* _Exercise description_:
Across the listing below, count the lines with "cutting" in them. Write nothing but the number.

=======

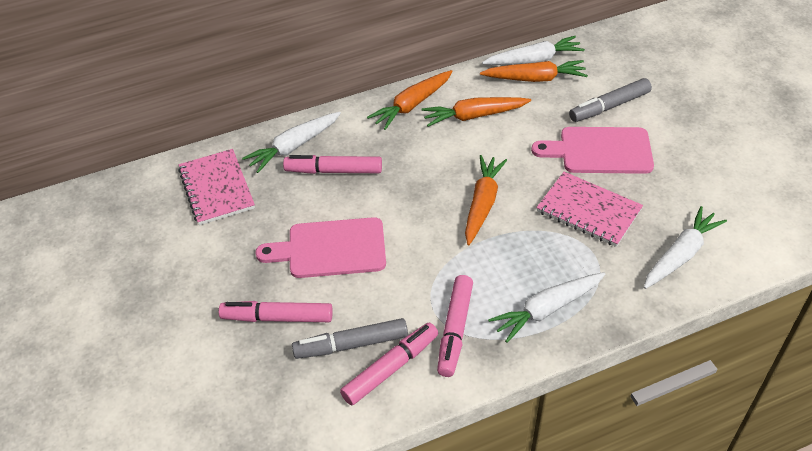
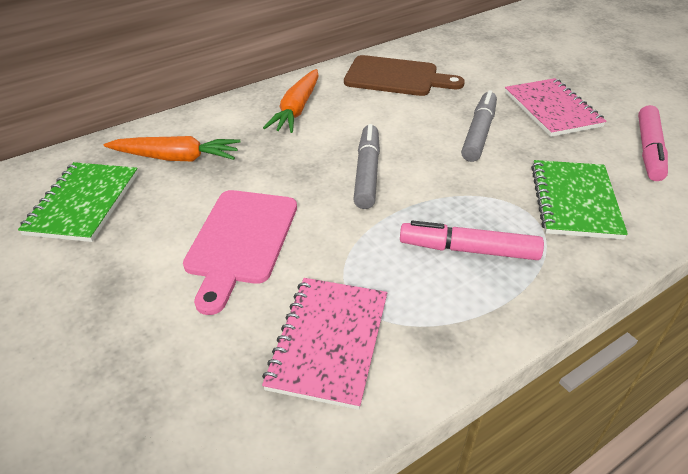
brown cutting board: 0 -> 1
green notebook: 0 -> 2
orange carrot: 4 -> 2
pink cutting board: 2 -> 1
pink marker: 4 -> 2
white carrot: 4 -> 0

=======

* _Answer to this task_:
2